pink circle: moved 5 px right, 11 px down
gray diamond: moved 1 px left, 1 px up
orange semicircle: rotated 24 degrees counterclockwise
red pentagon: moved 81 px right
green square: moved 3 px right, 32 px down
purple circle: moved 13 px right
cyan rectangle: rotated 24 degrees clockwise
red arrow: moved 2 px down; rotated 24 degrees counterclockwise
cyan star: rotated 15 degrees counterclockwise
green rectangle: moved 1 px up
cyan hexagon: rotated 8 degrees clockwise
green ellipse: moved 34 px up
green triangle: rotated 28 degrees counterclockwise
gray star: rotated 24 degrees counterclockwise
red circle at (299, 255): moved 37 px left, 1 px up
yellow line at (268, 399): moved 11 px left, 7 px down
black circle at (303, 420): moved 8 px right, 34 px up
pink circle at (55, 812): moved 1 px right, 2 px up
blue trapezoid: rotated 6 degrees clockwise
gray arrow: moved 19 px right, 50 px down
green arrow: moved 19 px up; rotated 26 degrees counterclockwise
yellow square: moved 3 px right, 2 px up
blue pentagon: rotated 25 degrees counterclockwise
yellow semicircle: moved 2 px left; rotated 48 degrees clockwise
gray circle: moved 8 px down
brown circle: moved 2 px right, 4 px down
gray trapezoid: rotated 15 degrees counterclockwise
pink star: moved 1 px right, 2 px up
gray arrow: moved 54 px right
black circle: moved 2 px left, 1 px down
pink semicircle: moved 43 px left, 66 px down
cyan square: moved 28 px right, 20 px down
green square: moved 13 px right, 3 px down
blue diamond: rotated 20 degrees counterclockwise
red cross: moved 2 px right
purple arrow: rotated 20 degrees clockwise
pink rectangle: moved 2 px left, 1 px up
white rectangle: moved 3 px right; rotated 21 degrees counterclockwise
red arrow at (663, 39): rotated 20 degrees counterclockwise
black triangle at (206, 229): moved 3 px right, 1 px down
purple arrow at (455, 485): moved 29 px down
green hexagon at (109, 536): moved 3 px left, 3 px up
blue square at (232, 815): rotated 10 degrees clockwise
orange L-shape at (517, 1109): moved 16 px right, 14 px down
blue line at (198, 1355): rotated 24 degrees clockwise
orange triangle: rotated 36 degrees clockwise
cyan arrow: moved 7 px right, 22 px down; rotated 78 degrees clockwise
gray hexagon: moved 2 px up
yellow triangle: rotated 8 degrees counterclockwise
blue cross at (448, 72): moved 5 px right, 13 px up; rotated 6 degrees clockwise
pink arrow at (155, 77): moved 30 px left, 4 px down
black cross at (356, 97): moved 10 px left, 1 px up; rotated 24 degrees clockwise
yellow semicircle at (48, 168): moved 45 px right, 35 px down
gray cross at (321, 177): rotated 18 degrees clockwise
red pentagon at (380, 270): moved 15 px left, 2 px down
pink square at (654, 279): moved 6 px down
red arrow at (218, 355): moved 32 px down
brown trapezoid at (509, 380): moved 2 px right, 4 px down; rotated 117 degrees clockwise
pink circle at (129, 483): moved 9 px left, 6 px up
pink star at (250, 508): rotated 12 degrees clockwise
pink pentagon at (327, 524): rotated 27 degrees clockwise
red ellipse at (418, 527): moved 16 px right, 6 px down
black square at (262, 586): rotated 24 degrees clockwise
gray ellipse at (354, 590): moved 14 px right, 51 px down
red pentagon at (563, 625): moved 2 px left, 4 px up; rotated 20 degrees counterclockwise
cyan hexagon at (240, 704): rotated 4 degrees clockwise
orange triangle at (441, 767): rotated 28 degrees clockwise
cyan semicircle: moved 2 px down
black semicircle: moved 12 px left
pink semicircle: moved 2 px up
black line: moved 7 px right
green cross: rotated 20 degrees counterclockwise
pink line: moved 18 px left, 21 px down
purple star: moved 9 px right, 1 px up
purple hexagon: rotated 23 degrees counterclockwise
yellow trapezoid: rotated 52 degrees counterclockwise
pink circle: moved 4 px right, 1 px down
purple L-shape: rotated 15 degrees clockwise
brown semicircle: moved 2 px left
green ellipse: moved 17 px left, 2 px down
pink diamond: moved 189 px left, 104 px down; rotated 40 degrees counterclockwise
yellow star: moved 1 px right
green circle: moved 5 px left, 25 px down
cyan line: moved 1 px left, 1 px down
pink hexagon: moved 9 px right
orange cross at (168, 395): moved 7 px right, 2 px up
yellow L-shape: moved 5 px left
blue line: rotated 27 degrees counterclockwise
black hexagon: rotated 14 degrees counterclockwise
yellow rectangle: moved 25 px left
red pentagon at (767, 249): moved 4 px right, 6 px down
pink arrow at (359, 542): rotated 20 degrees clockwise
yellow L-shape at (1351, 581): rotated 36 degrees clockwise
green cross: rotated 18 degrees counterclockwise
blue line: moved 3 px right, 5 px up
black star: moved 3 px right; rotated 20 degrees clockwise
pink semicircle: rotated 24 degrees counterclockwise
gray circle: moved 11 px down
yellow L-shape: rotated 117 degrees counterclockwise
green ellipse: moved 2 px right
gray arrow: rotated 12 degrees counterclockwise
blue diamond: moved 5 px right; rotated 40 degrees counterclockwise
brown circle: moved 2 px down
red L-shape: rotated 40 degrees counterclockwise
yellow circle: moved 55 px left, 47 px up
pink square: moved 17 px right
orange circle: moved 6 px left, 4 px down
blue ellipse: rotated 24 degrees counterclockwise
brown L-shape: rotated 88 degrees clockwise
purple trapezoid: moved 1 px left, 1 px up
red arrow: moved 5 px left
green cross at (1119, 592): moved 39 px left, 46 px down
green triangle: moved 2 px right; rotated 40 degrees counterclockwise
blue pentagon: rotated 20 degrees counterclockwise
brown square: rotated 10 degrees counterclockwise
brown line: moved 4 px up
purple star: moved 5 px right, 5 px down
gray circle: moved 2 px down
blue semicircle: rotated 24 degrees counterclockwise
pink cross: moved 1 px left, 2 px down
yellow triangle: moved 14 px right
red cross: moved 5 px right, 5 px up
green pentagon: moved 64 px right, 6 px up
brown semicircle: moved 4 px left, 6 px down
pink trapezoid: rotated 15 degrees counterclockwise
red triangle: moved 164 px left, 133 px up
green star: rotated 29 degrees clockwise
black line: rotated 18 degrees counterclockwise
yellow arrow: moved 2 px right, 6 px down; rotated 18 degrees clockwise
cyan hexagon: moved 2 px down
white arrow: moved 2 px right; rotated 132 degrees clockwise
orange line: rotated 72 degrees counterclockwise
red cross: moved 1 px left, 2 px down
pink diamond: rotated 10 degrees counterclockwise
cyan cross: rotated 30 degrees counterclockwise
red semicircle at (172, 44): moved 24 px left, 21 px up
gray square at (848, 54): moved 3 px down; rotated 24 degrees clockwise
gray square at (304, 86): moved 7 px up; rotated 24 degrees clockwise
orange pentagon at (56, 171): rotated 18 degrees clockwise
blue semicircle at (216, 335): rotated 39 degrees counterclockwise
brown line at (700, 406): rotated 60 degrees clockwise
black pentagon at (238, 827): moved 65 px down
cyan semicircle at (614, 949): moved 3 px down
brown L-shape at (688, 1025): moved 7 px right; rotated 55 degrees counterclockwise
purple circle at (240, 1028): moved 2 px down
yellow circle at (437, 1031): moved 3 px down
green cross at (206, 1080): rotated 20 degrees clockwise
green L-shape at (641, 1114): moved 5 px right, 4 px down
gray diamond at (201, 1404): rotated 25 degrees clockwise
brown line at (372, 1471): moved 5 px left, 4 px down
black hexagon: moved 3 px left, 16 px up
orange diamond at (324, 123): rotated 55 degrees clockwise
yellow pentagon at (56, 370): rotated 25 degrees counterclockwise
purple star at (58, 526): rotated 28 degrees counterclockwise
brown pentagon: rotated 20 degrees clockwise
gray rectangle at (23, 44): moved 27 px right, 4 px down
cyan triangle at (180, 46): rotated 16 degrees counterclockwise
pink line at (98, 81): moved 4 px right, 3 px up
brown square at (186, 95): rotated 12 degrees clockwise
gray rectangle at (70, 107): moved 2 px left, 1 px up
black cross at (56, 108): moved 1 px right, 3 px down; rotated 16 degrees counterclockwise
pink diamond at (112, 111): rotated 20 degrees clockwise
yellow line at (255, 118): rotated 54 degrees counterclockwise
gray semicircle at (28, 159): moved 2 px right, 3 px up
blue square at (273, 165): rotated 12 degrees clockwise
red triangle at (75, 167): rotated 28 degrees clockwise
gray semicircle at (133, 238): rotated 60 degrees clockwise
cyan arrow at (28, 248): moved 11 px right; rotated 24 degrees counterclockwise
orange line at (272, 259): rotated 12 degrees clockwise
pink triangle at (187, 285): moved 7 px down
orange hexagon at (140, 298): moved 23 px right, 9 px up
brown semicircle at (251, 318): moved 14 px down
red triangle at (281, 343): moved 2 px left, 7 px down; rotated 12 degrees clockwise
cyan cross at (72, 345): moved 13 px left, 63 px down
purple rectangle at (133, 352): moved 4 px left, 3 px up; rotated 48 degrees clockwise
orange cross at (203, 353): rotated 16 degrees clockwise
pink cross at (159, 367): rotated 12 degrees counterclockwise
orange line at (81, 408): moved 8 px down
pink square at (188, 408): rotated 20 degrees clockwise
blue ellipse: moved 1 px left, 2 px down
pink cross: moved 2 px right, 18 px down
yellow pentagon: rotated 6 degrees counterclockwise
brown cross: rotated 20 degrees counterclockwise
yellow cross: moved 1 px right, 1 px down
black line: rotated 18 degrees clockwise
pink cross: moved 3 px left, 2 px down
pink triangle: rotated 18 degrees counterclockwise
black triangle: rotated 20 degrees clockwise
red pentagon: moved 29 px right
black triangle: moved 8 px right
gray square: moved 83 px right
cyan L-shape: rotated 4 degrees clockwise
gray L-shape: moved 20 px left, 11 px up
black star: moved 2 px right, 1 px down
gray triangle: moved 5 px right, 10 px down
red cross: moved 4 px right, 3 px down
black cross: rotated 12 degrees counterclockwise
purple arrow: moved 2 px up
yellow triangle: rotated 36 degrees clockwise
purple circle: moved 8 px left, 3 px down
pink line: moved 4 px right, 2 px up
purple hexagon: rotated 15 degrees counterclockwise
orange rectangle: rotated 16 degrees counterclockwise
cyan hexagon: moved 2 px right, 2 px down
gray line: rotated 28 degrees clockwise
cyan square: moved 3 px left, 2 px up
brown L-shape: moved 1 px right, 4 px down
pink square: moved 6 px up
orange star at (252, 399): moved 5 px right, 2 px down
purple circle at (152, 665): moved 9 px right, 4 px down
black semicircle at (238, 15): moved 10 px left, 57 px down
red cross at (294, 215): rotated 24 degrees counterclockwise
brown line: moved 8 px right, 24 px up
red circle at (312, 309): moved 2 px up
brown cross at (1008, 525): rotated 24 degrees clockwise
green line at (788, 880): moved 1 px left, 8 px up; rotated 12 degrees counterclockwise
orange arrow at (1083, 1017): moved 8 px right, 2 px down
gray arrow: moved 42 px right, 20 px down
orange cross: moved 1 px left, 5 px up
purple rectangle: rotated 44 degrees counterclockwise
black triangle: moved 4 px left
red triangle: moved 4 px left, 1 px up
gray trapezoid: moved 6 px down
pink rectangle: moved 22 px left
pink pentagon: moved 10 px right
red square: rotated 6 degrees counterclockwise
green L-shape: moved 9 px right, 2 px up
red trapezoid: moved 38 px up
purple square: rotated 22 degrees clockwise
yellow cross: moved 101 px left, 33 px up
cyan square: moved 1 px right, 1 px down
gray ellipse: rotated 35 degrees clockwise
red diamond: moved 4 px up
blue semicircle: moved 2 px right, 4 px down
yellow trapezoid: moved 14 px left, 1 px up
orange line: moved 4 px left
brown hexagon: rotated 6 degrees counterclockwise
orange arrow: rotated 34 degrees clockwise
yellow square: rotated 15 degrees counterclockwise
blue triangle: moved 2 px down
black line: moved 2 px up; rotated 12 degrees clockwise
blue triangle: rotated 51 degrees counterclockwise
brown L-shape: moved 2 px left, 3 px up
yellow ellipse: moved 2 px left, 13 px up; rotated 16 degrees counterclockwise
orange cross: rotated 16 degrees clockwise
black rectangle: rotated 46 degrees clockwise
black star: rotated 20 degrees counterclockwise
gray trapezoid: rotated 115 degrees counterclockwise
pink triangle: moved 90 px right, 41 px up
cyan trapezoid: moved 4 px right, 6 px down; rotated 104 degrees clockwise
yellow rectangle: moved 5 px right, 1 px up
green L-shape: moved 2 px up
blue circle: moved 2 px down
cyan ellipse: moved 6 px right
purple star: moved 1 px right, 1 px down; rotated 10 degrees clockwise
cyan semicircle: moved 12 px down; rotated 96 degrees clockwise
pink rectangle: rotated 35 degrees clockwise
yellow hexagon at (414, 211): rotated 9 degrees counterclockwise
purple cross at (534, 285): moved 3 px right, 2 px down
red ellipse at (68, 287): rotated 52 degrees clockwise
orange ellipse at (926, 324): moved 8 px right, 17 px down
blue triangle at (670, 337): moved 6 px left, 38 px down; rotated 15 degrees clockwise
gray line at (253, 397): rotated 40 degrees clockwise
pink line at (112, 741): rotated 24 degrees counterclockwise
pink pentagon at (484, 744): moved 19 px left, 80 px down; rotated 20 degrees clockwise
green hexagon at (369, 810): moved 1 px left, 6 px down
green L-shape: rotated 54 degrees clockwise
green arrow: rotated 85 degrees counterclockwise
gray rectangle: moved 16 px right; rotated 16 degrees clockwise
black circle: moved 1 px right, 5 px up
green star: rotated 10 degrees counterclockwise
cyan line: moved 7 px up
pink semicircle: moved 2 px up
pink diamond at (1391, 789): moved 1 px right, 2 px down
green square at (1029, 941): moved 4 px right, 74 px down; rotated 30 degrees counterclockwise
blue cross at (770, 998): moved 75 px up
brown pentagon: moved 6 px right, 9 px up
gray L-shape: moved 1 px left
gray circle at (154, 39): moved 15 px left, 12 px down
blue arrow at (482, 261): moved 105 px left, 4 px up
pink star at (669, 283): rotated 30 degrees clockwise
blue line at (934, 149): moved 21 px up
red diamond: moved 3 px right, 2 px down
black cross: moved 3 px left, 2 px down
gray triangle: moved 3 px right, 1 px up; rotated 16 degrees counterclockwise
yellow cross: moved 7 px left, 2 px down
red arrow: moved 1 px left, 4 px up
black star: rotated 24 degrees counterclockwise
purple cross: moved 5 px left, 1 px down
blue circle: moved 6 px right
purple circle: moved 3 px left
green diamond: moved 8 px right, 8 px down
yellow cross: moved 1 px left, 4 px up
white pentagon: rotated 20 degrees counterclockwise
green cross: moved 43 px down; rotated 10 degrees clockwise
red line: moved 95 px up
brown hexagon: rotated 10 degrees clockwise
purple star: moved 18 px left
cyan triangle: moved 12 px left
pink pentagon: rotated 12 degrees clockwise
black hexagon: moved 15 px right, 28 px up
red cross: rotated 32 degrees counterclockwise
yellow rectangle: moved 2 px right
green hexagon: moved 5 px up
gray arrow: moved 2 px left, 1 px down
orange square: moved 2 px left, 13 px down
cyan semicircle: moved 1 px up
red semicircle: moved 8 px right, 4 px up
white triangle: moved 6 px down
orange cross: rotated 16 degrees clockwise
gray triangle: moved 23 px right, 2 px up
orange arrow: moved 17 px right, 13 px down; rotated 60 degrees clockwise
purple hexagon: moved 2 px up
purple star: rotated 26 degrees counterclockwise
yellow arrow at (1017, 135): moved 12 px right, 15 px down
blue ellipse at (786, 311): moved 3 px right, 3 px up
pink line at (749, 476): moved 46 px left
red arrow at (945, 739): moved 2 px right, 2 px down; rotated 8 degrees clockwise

→ **Task to complete**: Those lines of the records that contain the string "diamond" should be identified and copied.

→ **Reply to the task**:
gray diamond: moved 1 px left, 1 px up
blue diamond: rotated 20 degrees counterclockwise
pink diamond: moved 189 px left, 104 px down; rotated 40 degrees counterclockwise
blue diamond: moved 5 px right; rotated 40 degrees counterclockwise
pink diamond: rotated 10 degrees counterclockwise
gray diamond at (201, 1404): rotated 25 degrees clockwise
orange diamond at (324, 123): rotated 55 degrees clockwise
pink diamond at (112, 111): rotated 20 degrees clockwise
red diamond: moved 4 px up
pink diamond at (1391, 789): moved 1 px right, 2 px down
red diamond: moved 3 px right, 2 px down
green diamond: moved 8 px right, 8 px down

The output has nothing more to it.